All entries must be repeated exactly; do not include the pictures.
----------------------------------------
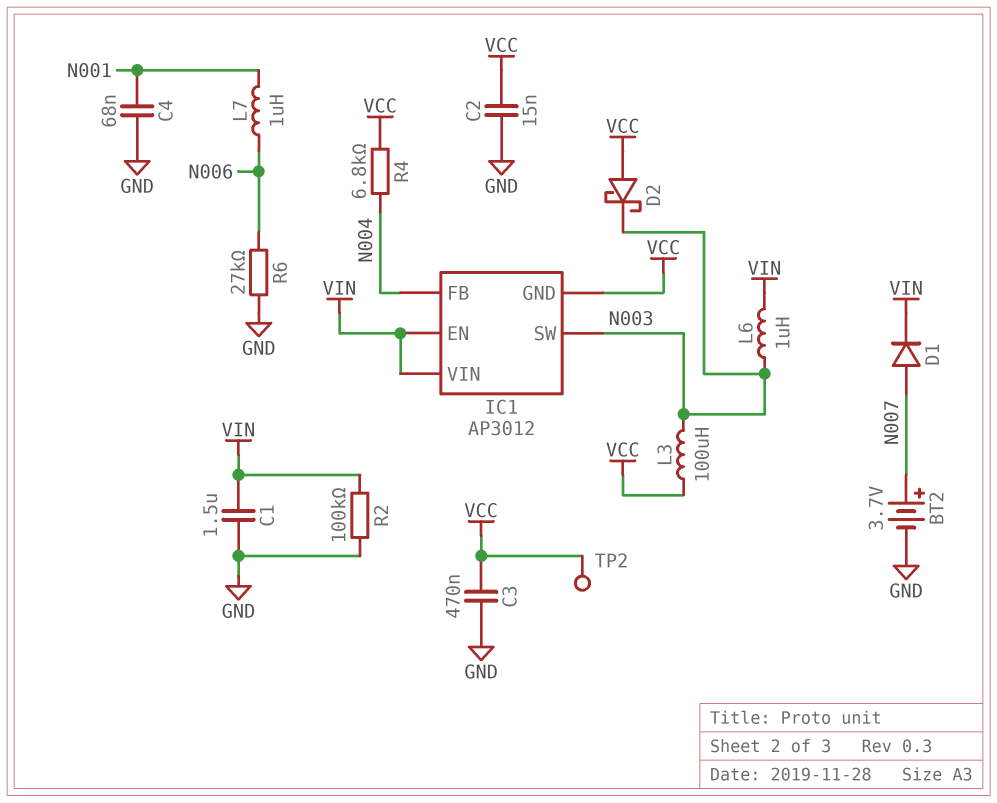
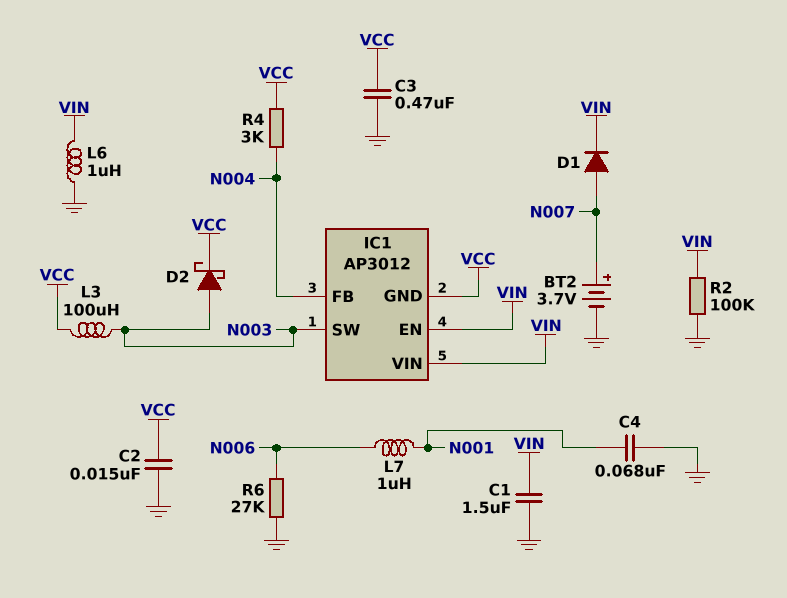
D2: schottky (A VCC, K N003) -> schottky (A N003, K VCC)
L6: 1uH (N003, VIN) -> 1uH (GND, VIN)
R4: 6.8k (N004, VCC) -> 3k (N004, VCC)
TP2: test point (VCC) -> none

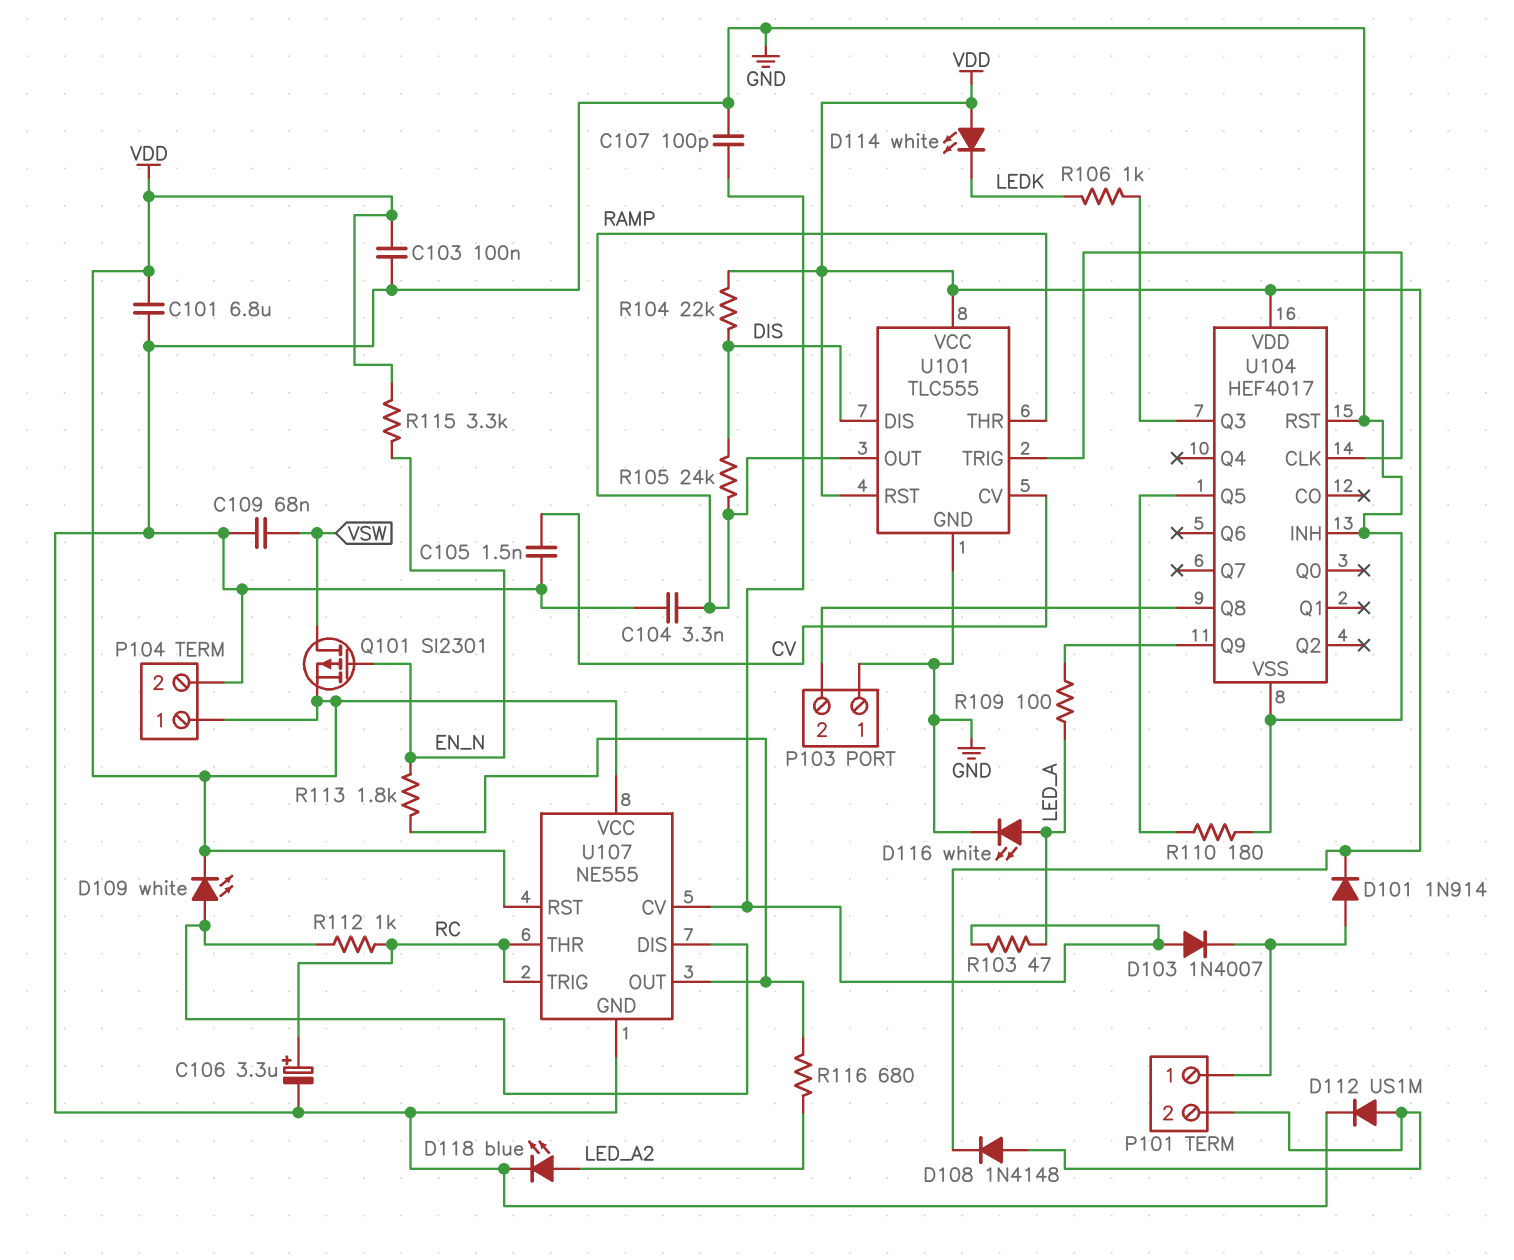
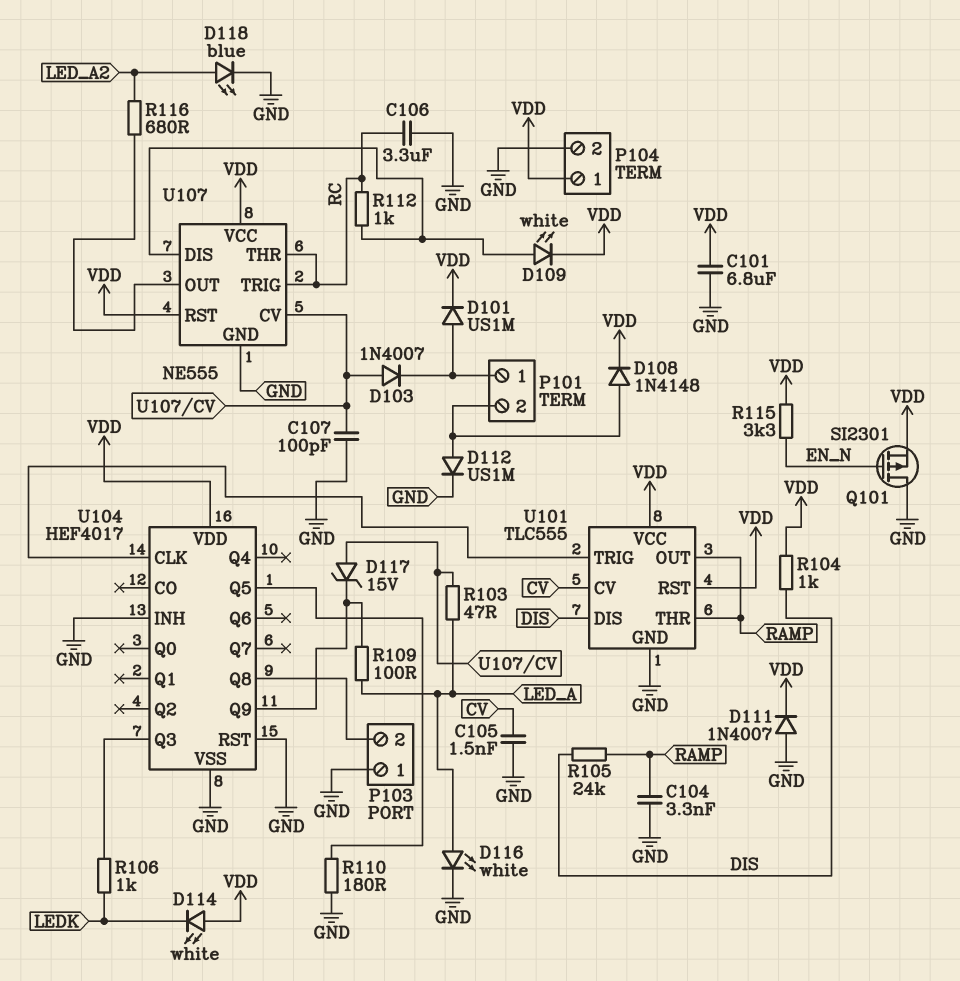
C103: 100nF (GND, VDD) -> none
C106: 3.3uF (plus RC, minus GND) -> 3.3uF (GND, RC)
C109: 68nF (GND, VSW) -> none
D101: diode 1N914 (A P101/1, K VDD) -> diode US1M (A P101/1, K VDD)
D111: none -> diode 1N4007 (A GND, K VDD)
D117: none -> zener 15V (A U107/CV, K U104/Q9)
Q101: PMOS SI2301 (G EN_N, D VSW, S VDD) -> PMOS SI2301 (G EN_N, D GND, S VDD)
R104: 22k (DIS, VDD) -> 1k (DIS, VDD)
R113: 1.8k (EN_N, U107/OUT) -> none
----------------------------------------
OUTPUT
D2: schottky (A VCC, K N003) -> schottky (A N003, K VCC)
L6: 1uH (N003, VIN) -> 1uH (GND, VIN)
R4: 6.8k (N004, VCC) -> 3k (N004, VCC)
TP2: test point (VCC) -> none

C103: 100nF (GND, VDD) -> none
C106: 3.3uF (plus RC, minus GND) -> 3.3uF (GND, RC)
C109: 68nF (GND, VSW) -> none
D101: diode 1N914 (A P101/1, K VDD) -> diode US1M (A P101/1, K VDD)
D111: none -> diode 1N4007 (A GND, K VDD)
D117: none -> zener 15V (A U107/CV, K U104/Q9)
Q101: PMOS SI2301 (G EN_N, D VSW, S VDD) -> PMOS SI2301 (G EN_N, D GND, S VDD)
R104: 22k (DIS, VDD) -> 1k (DIS, VDD)
R113: 1.8k (EN_N, U107/OUT) -> none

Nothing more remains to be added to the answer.